In how many lines of the records does the string "override" appear, with case counting? Give only the number.

STORED DATA:

_ _ _

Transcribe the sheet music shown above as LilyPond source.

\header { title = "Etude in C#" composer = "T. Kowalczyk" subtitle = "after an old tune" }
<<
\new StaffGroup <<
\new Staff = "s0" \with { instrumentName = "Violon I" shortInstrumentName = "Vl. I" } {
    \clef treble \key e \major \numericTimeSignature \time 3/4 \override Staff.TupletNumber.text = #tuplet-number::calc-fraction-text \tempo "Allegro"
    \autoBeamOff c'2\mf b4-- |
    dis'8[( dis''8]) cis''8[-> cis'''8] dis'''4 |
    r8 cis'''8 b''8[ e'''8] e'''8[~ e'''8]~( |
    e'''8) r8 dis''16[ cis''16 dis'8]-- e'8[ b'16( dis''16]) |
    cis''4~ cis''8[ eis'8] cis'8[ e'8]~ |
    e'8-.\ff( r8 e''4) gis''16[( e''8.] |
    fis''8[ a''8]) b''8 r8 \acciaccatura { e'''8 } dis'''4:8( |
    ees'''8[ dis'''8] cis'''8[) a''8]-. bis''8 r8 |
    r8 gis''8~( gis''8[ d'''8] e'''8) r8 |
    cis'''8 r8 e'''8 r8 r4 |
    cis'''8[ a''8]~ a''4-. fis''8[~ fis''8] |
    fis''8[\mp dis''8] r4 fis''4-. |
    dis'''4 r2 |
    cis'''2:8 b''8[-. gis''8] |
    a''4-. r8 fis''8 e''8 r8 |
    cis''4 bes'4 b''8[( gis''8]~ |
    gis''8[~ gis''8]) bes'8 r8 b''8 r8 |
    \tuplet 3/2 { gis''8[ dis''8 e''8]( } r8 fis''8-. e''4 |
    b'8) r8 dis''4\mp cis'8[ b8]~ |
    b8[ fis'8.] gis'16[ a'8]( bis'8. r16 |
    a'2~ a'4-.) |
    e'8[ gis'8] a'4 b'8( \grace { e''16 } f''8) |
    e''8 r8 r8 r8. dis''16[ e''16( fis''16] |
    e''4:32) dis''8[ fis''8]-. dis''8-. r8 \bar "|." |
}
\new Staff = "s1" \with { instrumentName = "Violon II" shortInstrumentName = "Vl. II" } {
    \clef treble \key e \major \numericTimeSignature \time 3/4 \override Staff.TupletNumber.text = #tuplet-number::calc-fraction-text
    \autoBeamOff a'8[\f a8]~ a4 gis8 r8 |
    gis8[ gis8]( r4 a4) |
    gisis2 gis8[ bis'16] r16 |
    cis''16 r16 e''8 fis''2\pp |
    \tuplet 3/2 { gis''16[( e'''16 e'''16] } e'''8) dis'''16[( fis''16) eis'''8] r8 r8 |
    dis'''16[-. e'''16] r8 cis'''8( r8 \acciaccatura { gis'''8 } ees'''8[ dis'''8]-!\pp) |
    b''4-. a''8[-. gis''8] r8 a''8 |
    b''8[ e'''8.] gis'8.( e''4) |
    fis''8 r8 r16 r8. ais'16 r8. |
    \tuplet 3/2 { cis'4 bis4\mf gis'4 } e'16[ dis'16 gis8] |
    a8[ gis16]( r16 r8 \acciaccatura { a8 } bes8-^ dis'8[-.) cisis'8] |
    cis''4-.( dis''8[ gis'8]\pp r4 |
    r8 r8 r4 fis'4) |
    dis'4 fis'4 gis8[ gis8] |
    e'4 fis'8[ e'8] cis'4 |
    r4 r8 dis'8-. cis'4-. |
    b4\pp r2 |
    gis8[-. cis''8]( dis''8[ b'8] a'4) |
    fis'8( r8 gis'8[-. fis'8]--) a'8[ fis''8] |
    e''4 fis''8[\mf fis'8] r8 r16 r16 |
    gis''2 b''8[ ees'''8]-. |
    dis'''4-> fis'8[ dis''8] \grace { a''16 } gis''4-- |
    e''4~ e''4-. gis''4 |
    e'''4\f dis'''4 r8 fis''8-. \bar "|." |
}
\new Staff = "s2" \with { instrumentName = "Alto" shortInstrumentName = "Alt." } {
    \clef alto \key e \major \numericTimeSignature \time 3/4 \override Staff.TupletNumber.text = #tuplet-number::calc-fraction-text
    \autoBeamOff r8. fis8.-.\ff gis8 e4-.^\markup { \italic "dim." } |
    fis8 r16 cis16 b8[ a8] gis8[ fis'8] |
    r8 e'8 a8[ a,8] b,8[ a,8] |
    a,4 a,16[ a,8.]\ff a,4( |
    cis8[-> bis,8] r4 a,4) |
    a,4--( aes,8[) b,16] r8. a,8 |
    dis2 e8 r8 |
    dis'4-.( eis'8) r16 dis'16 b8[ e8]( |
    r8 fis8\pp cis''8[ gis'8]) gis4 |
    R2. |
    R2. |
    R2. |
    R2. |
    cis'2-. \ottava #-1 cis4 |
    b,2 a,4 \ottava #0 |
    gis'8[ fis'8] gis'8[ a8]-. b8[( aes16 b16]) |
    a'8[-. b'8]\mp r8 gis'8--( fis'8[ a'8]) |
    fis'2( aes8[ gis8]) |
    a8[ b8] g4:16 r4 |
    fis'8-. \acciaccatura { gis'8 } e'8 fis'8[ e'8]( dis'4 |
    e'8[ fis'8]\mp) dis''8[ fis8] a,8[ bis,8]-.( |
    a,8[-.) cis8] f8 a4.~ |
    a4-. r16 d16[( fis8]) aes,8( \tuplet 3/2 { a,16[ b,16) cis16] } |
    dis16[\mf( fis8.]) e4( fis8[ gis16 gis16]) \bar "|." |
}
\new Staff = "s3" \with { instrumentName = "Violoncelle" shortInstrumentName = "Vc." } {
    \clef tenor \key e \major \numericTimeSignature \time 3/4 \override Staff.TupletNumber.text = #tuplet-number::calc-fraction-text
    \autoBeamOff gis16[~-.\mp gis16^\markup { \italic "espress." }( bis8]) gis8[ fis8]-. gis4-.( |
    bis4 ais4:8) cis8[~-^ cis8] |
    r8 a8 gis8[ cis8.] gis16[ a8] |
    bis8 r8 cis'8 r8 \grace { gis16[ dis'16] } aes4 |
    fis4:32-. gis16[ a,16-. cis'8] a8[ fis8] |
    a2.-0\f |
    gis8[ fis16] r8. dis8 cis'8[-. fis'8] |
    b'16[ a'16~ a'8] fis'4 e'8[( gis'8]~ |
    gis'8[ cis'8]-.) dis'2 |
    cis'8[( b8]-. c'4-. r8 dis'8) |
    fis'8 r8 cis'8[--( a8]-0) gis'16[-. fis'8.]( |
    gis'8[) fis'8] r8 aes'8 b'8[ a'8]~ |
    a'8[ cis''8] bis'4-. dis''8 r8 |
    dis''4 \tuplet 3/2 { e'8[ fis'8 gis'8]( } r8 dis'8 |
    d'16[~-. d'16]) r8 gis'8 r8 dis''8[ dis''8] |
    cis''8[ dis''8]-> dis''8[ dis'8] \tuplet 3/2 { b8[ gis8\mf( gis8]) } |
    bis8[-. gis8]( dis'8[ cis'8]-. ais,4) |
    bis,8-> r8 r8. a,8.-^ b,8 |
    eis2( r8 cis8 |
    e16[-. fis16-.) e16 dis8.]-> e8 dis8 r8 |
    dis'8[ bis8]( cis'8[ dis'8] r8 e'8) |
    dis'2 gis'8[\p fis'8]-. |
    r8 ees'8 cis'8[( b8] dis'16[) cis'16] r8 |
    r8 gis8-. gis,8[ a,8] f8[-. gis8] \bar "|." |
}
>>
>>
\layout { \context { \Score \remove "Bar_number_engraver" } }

_ _ _

RESULT: 4